Extract each line in the records below that contains the string "time", and copy those lines in the order they appear.

====== RECORDS PROVIDED ======

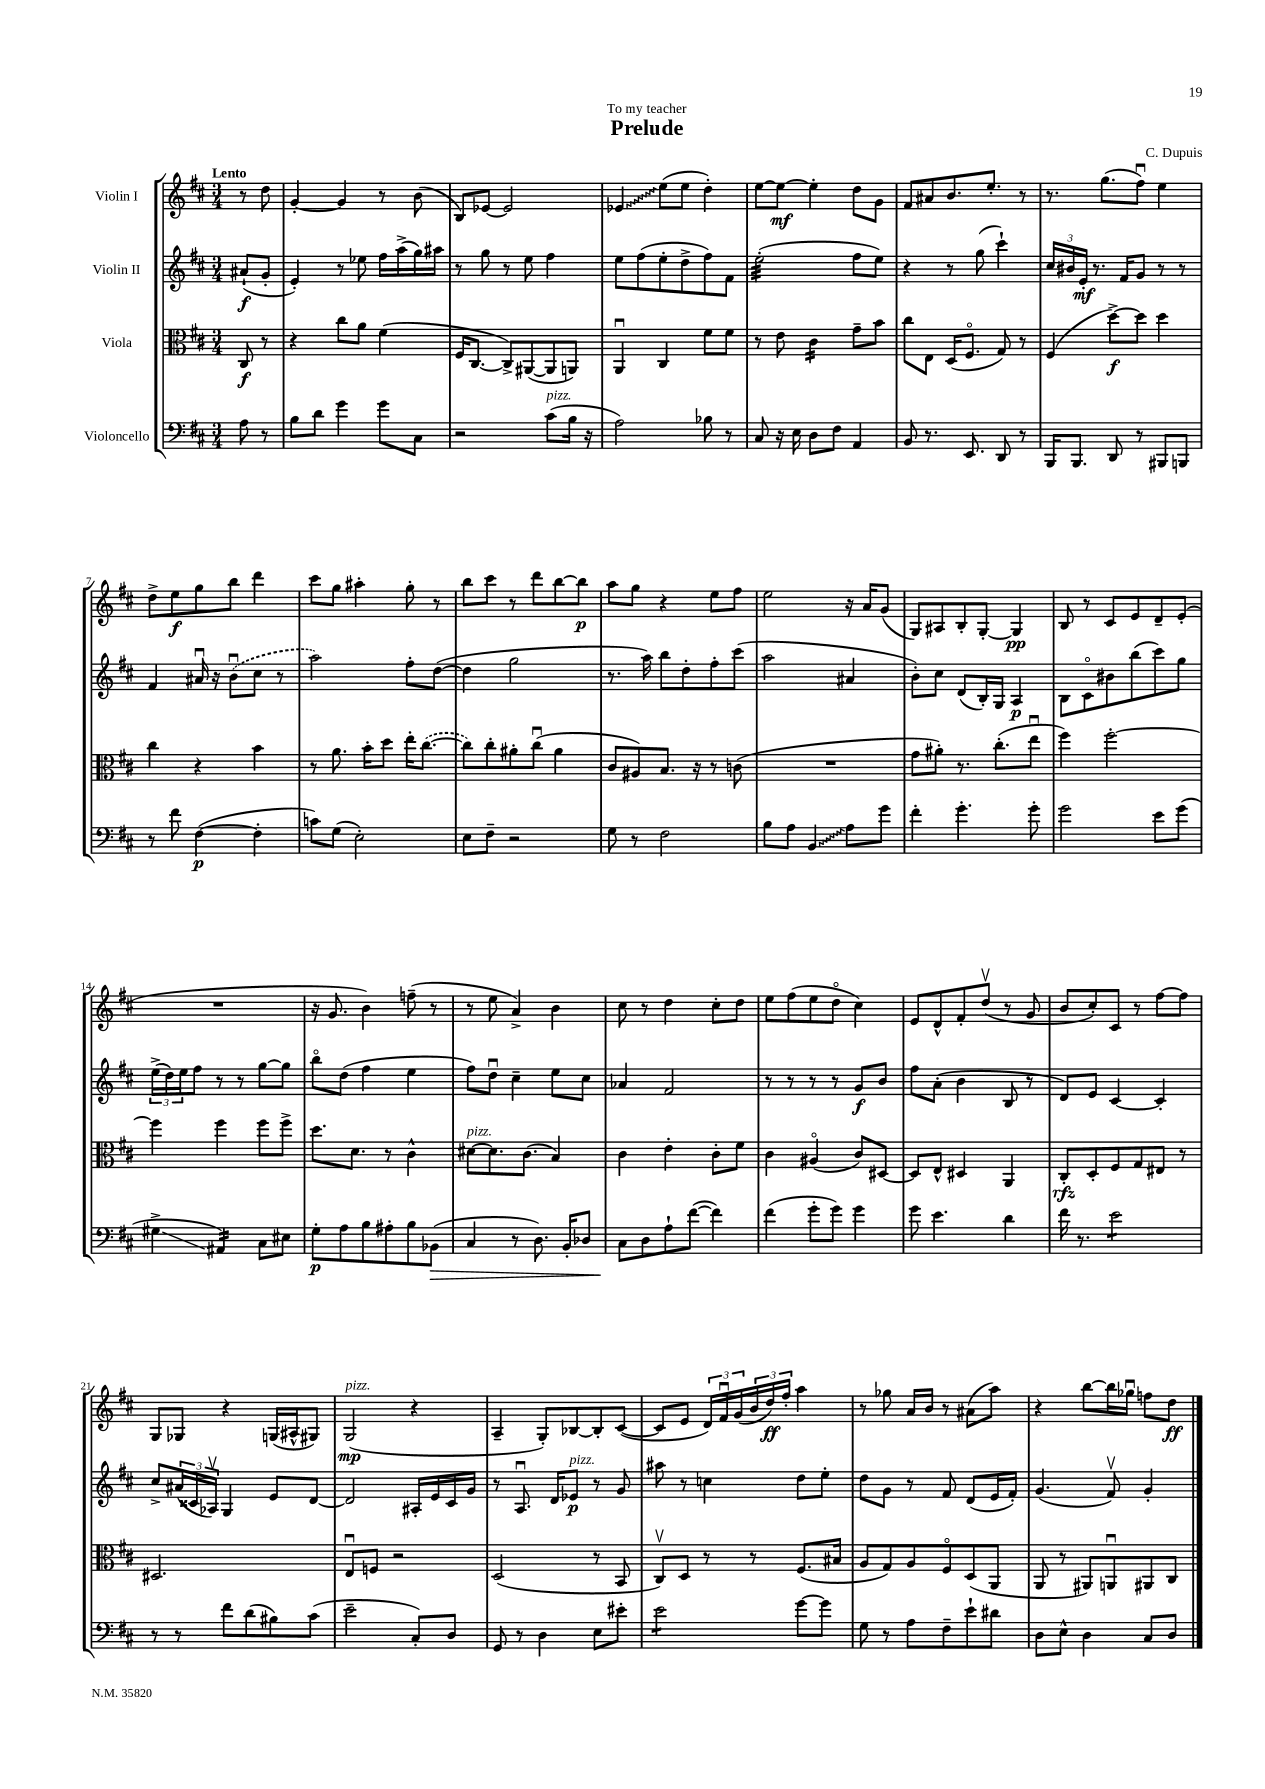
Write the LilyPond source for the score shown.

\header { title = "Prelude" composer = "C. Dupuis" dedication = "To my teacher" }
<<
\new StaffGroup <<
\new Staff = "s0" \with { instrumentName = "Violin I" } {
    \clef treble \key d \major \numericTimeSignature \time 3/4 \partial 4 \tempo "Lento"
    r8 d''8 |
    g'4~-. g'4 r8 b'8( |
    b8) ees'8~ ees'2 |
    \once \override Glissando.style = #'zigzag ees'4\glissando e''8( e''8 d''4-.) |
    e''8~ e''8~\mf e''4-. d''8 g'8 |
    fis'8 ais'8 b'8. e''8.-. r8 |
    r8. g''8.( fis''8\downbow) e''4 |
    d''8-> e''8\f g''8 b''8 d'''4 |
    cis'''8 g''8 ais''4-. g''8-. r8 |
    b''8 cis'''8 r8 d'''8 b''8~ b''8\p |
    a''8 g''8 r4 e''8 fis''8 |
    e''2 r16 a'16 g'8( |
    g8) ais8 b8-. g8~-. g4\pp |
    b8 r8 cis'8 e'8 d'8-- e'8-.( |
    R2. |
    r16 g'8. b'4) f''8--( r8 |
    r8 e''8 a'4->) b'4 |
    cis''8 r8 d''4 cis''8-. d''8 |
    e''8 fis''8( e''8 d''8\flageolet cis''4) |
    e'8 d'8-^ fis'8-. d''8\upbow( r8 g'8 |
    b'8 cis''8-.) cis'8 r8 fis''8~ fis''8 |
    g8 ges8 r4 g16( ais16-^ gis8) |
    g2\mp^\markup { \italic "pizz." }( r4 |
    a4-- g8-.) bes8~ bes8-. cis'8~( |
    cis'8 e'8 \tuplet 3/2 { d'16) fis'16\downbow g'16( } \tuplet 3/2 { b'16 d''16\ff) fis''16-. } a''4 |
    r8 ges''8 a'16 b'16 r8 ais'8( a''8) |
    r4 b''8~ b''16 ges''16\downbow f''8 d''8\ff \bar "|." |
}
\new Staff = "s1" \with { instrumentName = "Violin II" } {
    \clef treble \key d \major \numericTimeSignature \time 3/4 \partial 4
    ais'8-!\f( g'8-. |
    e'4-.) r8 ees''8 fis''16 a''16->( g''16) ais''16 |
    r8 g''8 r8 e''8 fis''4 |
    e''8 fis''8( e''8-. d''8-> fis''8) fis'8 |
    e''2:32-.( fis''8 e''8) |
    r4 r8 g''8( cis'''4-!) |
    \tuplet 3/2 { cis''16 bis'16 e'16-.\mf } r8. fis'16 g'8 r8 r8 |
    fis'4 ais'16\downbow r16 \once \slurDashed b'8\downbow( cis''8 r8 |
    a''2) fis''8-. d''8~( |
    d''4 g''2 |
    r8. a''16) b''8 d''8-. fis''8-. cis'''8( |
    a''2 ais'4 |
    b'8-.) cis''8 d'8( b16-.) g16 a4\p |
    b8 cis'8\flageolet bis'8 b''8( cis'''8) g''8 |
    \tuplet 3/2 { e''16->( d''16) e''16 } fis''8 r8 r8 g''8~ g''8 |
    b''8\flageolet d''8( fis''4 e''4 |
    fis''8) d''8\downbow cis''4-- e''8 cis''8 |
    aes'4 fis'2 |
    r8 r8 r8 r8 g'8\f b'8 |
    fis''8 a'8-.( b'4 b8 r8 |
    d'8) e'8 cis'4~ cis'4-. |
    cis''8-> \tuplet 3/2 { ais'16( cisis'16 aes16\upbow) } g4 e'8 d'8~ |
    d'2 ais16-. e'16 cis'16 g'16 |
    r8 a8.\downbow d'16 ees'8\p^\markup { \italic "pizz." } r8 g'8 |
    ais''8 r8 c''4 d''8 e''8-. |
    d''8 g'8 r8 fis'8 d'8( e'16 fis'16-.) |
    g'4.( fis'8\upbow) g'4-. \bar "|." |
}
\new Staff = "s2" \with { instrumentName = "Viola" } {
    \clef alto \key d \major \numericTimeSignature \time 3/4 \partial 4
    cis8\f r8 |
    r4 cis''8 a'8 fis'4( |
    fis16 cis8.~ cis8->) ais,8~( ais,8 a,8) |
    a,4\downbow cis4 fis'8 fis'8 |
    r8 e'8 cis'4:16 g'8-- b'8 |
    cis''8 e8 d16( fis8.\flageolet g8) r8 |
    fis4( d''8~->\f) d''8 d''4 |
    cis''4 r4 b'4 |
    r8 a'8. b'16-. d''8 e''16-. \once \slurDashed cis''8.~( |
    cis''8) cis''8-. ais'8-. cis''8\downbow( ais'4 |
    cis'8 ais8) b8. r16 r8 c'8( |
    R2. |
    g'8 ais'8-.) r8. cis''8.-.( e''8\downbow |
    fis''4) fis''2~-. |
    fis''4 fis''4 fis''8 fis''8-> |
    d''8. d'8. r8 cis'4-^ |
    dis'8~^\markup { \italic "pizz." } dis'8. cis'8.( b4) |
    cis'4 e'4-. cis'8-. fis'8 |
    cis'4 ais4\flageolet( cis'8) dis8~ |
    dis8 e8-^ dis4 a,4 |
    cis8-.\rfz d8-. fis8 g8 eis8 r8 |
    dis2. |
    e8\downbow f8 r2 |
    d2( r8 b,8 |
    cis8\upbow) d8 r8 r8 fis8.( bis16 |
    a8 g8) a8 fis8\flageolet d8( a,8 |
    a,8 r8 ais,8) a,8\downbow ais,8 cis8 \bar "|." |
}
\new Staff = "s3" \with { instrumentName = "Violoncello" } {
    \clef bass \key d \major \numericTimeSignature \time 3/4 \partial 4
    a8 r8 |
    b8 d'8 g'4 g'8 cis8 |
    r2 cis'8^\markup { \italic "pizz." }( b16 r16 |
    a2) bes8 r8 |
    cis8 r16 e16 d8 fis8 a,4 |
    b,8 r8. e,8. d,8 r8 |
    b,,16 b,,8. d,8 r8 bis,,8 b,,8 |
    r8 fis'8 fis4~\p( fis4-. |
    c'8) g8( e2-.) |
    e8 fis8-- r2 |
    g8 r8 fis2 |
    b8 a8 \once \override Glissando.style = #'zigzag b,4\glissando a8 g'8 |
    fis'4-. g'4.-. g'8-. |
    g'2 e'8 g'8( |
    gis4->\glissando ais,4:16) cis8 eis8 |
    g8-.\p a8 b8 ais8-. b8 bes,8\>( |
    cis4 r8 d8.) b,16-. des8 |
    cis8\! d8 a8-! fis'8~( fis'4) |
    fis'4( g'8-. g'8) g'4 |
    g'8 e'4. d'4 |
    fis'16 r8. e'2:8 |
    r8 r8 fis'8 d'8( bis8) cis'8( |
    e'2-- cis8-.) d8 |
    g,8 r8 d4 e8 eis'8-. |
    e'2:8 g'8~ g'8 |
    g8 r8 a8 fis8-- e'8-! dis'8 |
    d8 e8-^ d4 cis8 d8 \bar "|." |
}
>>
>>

======

TASK RESPONSE:
    \clef treble \key d \major \numericTimeSignature \time 3/4 \partial 4 \tempo "Lento"
    \clef treble \key d \major \numericTimeSignature \time 3/4 \partial 4
    \clef alto \key d \major \numericTimeSignature \time 3/4 \partial 4
    \clef bass \key d \major \numericTimeSignature \time 3/4 \partial 4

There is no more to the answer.